-- WHAT IS REQUIRED --
Determine how many of the lines below hold the word "blue". Give the number and nothing else.

SOURCE MATERIAL section start

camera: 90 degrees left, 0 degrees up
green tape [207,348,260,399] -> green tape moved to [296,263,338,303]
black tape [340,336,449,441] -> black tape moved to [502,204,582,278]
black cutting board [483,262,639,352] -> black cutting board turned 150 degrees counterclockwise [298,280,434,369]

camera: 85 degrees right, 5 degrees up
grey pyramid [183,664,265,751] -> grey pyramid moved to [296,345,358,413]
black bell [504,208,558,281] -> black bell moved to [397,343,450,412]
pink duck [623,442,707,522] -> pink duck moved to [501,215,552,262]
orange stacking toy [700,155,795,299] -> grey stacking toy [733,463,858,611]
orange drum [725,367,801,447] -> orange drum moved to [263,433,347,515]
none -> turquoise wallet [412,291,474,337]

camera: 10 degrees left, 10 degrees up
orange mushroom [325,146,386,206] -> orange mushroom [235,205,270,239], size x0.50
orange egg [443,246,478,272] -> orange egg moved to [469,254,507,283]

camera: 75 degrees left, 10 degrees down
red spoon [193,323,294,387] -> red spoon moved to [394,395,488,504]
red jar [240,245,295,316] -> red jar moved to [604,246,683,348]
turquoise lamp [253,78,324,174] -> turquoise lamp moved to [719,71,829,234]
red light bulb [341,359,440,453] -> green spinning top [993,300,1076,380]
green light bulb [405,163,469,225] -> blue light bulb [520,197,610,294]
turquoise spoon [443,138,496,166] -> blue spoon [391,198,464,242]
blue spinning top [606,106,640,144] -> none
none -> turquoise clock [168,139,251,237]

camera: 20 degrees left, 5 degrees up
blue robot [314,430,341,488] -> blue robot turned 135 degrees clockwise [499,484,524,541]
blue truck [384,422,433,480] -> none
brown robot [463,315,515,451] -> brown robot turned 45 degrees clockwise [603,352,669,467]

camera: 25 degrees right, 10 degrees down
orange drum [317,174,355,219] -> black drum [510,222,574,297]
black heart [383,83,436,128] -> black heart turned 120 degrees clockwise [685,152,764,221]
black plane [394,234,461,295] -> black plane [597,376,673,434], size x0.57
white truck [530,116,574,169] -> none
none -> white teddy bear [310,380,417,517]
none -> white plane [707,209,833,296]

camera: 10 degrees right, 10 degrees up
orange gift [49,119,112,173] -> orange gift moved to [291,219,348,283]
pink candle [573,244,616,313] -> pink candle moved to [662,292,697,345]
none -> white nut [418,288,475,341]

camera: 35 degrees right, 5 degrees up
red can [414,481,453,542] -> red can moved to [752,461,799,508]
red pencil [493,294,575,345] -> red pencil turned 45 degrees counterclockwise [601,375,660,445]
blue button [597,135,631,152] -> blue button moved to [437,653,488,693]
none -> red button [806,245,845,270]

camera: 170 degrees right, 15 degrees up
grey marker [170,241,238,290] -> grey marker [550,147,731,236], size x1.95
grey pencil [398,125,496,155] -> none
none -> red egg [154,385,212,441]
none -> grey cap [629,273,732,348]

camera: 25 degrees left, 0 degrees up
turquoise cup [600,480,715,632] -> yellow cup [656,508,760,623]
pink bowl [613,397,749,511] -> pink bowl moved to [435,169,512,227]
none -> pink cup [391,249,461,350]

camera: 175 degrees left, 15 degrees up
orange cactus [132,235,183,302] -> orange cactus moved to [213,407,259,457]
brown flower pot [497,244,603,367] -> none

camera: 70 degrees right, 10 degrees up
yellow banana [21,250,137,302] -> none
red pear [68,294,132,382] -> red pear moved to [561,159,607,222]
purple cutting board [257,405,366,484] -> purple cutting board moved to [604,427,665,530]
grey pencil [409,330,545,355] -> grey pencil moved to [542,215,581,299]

SOURCE MATERIAL section end

-- RESPONSE AREA --
6